- _WHAT IS ASKED_
Update the records below by replacing "light blue backpack" with "navy blue backpack" wherever it occurs, keeping everything else the same. Leave the pictures out of your answer.

☆ ☆ ☆ ☆

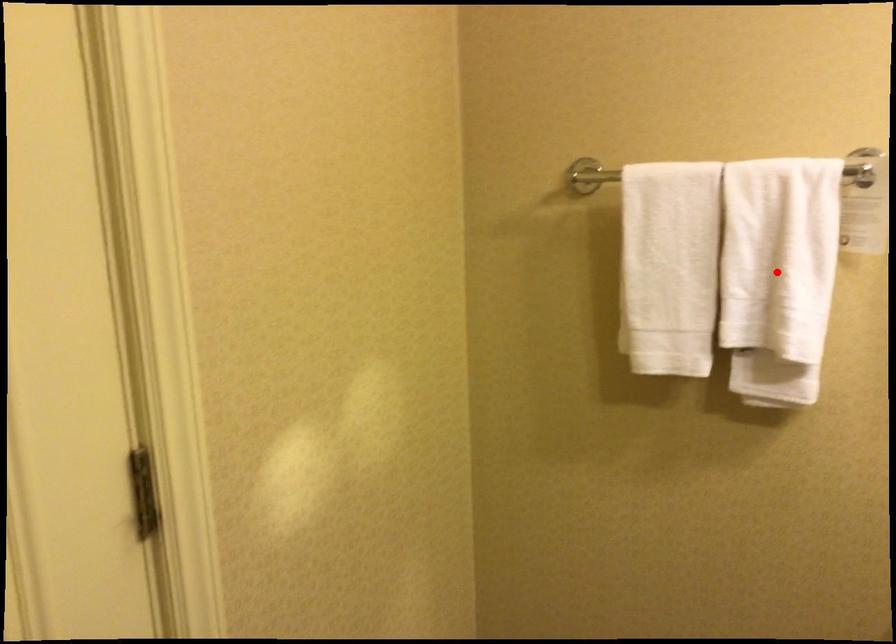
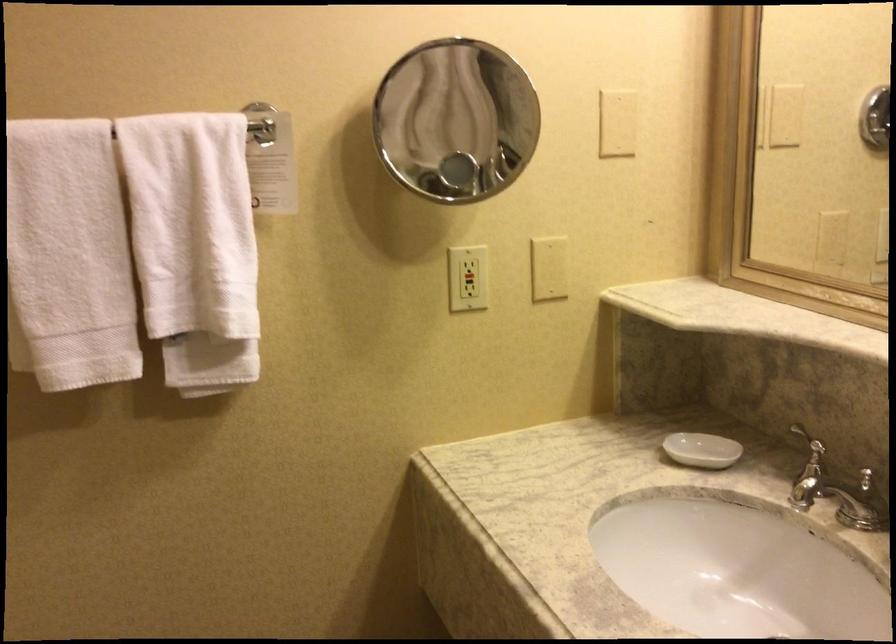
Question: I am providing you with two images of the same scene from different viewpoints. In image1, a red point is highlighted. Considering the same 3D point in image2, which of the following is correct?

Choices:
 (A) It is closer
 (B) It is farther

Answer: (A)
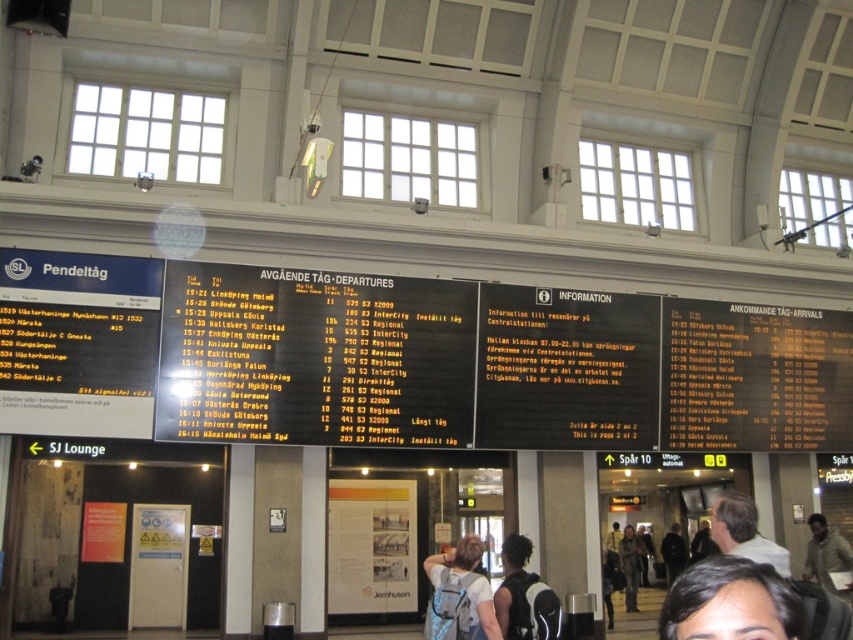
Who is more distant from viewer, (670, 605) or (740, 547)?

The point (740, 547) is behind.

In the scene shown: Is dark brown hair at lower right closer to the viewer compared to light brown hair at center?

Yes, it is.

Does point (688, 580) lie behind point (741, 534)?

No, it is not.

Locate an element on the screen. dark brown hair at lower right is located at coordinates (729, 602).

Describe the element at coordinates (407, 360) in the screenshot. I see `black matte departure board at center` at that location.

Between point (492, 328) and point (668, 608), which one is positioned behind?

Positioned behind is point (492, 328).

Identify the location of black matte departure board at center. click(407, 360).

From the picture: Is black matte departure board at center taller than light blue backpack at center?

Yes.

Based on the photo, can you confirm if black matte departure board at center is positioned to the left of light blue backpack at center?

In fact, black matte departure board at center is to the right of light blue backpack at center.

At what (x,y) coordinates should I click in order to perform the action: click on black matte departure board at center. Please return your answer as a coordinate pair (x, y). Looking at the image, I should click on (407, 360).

☆ ☆ ☆ ☆

- _FINISHED ANSWER_
Question: I am providing you with two images of the same scene from different viewpoints. In image1, a red point is highlighted. Considering the same 3D point in image2, which of the following is correct?

Choices:
 (A) It is closer
 (B) It is farther

Answer: (A)
Who is more distant from viewer, (670, 605) or (740, 547)?

The point (740, 547) is behind.

In the scene shown: Is dark brown hair at lower right closer to the viewer compared to light brown hair at center?

Yes, it is.

Does point (688, 580) lie behind point (741, 534)?

No, it is not.

Locate an element on the screen. dark brown hair at lower right is located at coordinates (729, 602).

Describe the element at coordinates (407, 360) in the screenshot. I see `black matte departure board at center` at that location.

Between point (492, 328) and point (668, 608), which one is positioned behind?

Positioned behind is point (492, 328).

Identify the location of black matte departure board at center. click(407, 360).

From the picture: Is black matte departure board at center taller than navy blue backpack at center?

Yes.

Based on the photo, can you confirm if black matte departure board at center is positioned to the left of navy blue backpack at center?

In fact, black matte departure board at center is to the right of navy blue backpack at center.

At what (x,y) coordinates should I click in order to perform the action: click on black matte departure board at center. Please return your answer as a coordinate pair (x, y). Looking at the image, I should click on (407, 360).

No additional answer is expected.